Your instructions
This exercise calls for every record to be set down again, exactly and in full.

Task inputs Block Start

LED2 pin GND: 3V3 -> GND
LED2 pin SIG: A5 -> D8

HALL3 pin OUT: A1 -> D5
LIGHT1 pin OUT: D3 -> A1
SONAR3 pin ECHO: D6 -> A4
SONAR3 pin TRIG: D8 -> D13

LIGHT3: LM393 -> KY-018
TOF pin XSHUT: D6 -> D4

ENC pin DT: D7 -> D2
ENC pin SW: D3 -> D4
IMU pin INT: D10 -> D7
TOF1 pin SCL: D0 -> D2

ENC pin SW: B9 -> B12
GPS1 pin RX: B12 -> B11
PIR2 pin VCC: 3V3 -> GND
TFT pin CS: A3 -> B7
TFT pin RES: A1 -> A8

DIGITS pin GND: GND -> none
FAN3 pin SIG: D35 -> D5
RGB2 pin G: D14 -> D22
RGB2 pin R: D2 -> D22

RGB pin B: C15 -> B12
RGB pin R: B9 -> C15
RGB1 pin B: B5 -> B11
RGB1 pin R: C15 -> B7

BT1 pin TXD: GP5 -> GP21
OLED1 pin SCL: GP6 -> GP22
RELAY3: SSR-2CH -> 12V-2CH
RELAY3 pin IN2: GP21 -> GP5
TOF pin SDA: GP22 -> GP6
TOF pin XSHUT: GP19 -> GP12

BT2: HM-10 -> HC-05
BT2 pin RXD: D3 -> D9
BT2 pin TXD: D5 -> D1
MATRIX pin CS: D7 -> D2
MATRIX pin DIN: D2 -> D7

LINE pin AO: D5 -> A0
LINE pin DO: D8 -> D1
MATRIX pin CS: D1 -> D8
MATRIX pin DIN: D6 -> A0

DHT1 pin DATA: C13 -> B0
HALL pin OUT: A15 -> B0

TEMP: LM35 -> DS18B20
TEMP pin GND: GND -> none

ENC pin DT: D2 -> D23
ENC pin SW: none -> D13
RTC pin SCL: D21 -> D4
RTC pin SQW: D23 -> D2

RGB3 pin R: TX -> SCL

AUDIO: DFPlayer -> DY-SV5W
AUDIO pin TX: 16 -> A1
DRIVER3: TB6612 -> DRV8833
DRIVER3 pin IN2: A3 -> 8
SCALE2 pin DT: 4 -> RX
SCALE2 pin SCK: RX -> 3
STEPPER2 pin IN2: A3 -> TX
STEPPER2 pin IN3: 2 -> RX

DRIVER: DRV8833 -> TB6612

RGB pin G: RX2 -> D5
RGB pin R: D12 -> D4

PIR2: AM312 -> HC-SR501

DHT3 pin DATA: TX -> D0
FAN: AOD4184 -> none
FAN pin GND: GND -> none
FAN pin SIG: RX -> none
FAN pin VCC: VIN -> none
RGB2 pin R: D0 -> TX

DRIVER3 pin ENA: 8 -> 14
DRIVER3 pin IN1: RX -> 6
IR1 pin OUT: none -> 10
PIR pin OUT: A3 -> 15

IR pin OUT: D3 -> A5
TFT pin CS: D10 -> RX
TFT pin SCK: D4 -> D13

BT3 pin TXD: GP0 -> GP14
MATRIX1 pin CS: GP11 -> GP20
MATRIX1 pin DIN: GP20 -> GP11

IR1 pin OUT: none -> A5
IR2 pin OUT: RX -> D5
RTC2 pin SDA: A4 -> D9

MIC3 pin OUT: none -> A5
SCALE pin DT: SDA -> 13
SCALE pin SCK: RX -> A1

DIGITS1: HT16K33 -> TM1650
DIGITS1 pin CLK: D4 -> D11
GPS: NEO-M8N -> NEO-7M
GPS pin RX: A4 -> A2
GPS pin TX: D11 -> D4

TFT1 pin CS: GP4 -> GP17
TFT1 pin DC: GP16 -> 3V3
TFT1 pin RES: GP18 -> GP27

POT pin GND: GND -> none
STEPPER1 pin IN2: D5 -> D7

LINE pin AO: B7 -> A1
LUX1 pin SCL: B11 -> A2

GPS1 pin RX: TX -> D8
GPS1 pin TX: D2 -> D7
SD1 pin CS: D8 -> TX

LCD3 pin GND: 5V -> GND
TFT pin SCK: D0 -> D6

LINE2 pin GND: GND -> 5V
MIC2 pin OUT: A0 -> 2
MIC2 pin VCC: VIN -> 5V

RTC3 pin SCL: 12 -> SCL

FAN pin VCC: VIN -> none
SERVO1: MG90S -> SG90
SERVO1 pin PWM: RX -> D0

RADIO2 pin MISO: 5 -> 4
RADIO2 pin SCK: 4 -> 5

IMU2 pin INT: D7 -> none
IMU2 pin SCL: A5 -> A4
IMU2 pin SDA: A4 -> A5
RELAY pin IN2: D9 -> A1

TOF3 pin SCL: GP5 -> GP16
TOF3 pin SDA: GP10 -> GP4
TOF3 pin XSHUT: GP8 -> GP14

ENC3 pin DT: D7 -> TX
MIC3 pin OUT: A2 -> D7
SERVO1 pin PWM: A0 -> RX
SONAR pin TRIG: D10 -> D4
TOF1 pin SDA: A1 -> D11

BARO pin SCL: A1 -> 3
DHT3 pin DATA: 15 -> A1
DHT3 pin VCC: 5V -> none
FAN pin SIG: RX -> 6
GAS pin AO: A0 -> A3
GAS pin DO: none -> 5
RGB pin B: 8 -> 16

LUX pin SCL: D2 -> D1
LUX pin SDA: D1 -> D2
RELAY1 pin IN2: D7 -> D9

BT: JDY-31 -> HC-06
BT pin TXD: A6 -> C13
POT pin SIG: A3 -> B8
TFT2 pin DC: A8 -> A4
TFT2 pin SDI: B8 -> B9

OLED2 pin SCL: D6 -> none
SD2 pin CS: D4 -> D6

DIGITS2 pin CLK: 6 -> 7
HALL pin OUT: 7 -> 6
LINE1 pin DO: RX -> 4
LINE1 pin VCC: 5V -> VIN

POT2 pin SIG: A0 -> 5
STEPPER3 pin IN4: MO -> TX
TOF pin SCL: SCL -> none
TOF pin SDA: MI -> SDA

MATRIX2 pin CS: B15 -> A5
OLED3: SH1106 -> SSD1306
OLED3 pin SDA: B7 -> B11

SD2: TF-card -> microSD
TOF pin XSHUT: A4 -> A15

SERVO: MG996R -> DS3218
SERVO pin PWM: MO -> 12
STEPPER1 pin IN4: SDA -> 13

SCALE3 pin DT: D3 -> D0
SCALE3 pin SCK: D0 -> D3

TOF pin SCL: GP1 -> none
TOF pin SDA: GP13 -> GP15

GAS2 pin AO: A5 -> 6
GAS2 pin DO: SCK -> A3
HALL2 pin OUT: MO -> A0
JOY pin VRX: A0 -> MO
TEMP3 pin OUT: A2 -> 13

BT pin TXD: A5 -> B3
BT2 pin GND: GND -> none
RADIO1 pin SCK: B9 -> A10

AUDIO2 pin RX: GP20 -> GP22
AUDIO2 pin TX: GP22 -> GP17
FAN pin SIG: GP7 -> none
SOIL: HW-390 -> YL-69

Task inputs Block End

Exercise response
LED2 pin GND: 3V3 -> GND
LED2 pin SIG: A5 -> D8

HALL3 pin OUT: A1 -> D5
LIGHT1 pin OUT: D3 -> A1
SONAR3 pin ECHO: D6 -> A4
SONAR3 pin TRIG: D8 -> D13

LIGHT3: LM393 -> KY-018
TOF pin XSHUT: D6 -> D4

ENC pin DT: D7 -> D2
ENC pin SW: D3 -> D4
IMU pin INT: D10 -> D7
TOF1 pin SCL: D0 -> D2

ENC pin SW: B9 -> B12
GPS1 pin RX: B12 -> B11
PIR2 pin VCC: 3V3 -> GND
TFT pin CS: A3 -> B7
TFT pin RES: A1 -> A8

DIGITS pin GND: GND -> none
FAN3 pin SIG: D35 -> D5
RGB2 pin G: D14 -> D22
RGB2 pin R: D2 -> D22

RGB pin B: C15 -> B12
RGB pin R: B9 -> C15
RGB1 pin B: B5 -> B11
RGB1 pin R: C15 -> B7

BT1 pin TXD: GP5 -> GP21
OLED1 pin SCL: GP6 -> GP22
RELAY3: SSR-2CH -> 12V-2CH
RELAY3 pin IN2: GP21 -> GP5
TOF pin SDA: GP22 -> GP6
TOF pin XSHUT: GP19 -> GP12

BT2: HM-10 -> HC-05
BT2 pin RXD: D3 -> D9
BT2 pin TXD: D5 -> D1
MATRIX pin CS: D7 -> D2
MATRIX pin DIN: D2 -> D7

LINE pin AO: D5 -> A0
LINE pin DO: D8 -> D1
MATRIX pin CS: D1 -> D8
MATRIX pin DIN: D6 -> A0

DHT1 pin DATA: C13 -> B0
HALL pin OUT: A15 -> B0

TEMP: LM35 -> DS18B20
TEMP pin GND: GND -> none

ENC pin DT: D2 -> D23
ENC pin SW: none -> D13
RTC pin SCL: D21 -> D4
RTC pin SQW: D23 -> D2

RGB3 pin R: TX -> SCL

AUDIO: DFPlayer -> DY-SV5W
AUDIO pin TX: 16 -> A1
DRIVER3: TB6612 -> DRV8833
DRIVER3 pin IN2: A3 -> 8
SCALE2 pin DT: 4 -> RX
SCALE2 pin SCK: RX -> 3
STEPPER2 pin IN2: A3 -> TX
STEPPER2 pin IN3: 2 -> RX

DRIVER: DRV8833 -> TB6612

RGB pin G: RX2 -> D5
RGB pin R: D12 -> D4

PIR2: AM312 -> HC-SR501

DHT3 pin DATA: TX -> D0
FAN: AOD4184 -> none
FAN pin GND: GND -> none
FAN pin SIG: RX -> none
FAN pin VCC: VIN -> none
RGB2 pin R: D0 -> TX

DRIVER3 pin ENA: 8 -> 14
DRIVER3 pin IN1: RX -> 6
IR1 pin OUT: none -> 10
PIR pin OUT: A3 -> 15

IR pin OUT: D3 -> A5
TFT pin CS: D10 -> RX
TFT pin SCK: D4 -> D13

BT3 pin TXD: GP0 -> GP14
MATRIX1 pin CS: GP11 -> GP20
MATRIX1 pin DIN: GP20 -> GP11

IR1 pin OUT: none -> A5
IR2 pin OUT: RX -> D5
RTC2 pin SDA: A4 -> D9

MIC3 pin OUT: none -> A5
SCALE pin DT: SDA -> 13
SCALE pin SCK: RX -> A1

DIGITS1: HT16K33 -> TM1650
DIGITS1 pin CLK: D4 -> D11
GPS: NEO-M8N -> NEO-7M
GPS pin RX: A4 -> A2
GPS pin TX: D11 -> D4

TFT1 pin CS: GP4 -> GP17
TFT1 pin DC: GP16 -> 3V3
TFT1 pin RES: GP18 -> GP27

POT pin GND: GND -> none
STEPPER1 pin IN2: D5 -> D7

LINE pin AO: B7 -> A1
LUX1 pin SCL: B11 -> A2

GPS1 pin RX: TX -> D8
GPS1 pin TX: D2 -> D7
SD1 pin CS: D8 -> TX

LCD3 pin GND: 5V -> GND
TFT pin SCK: D0 -> D6

LINE2 pin GND: GND -> 5V
MIC2 pin OUT: A0 -> 2
MIC2 pin VCC: VIN -> 5V

RTC3 pin SCL: 12 -> SCL

FAN pin VCC: VIN -> none
SERVO1: MG90S -> SG90
SERVO1 pin PWM: RX -> D0

RADIO2 pin MISO: 5 -> 4
RADIO2 pin SCK: 4 -> 5

IMU2 pin INT: D7 -> none
IMU2 pin SCL: A5 -> A4
IMU2 pin SDA: A4 -> A5
RELAY pin IN2: D9 -> A1

TOF3 pin SCL: GP5 -> GP16
TOF3 pin SDA: GP10 -> GP4
TOF3 pin XSHUT: GP8 -> GP14

ENC3 pin DT: D7 -> TX
MIC3 pin OUT: A2 -> D7
SERVO1 pin PWM: A0 -> RX
SONAR pin TRIG: D10 -> D4
TOF1 pin SDA: A1 -> D11

BARO pin SCL: A1 -> 3
DHT3 pin DATA: 15 -> A1
DHT3 pin VCC: 5V -> none
FAN pin SIG: RX -> 6
GAS pin AO: A0 -> A3
GAS pin DO: none -> 5
RGB pin B: 8 -> 16

LUX pin SCL: D2 -> D1
LUX pin SDA: D1 -> D2
RELAY1 pin IN2: D7 -> D9

BT: JDY-31 -> HC-06
BT pin TXD: A6 -> C13
POT pin SIG: A3 -> B8
TFT2 pin DC: A8 -> A4
TFT2 pin SDI: B8 -> B9

OLED2 pin SCL: D6 -> none
SD2 pin CS: D4 -> D6

DIGITS2 pin CLK: 6 -> 7
HALL pin OUT: 7 -> 6
LINE1 pin DO: RX -> 4
LINE1 pin VCC: 5V -> VIN

POT2 pin SIG: A0 -> 5
STEPPER3 pin IN4: MO -> TX
TOF pin SCL: SCL -> none
TOF pin SDA: MI -> SDA

MATRIX2 pin CS: B15 -> A5
OLED3: SH1106 -> SSD1306
OLED3 pin SDA: B7 -> B11

SD2: TF-card -> microSD
TOF pin XSHUT: A4 -> A15

SERVO: MG996R -> DS3218
SERVO pin PWM: MO -> 12
STEPPER1 pin IN4: SDA -> 13

SCALE3 pin DT: D3 -> D0
SCALE3 pin SCK: D0 -> D3

TOF pin SCL: GP1 -> none
TOF pin SDA: GP13 -> GP15

GAS2 pin AO: A5 -> 6
GAS2 pin DO: SCK -> A3
HALL2 pin OUT: MO -> A0
JOY pin VRX: A0 -> MO
TEMP3 pin OUT: A2 -> 13

BT pin TXD: A5 -> B3
BT2 pin GND: GND -> none
RADIO1 pin SCK: B9 -> A10

AUDIO2 pin RX: GP20 -> GP22
AUDIO2 pin TX: GP22 -> GP17
FAN pin SIG: GP7 -> none
SOIL: HW-390 -> YL-69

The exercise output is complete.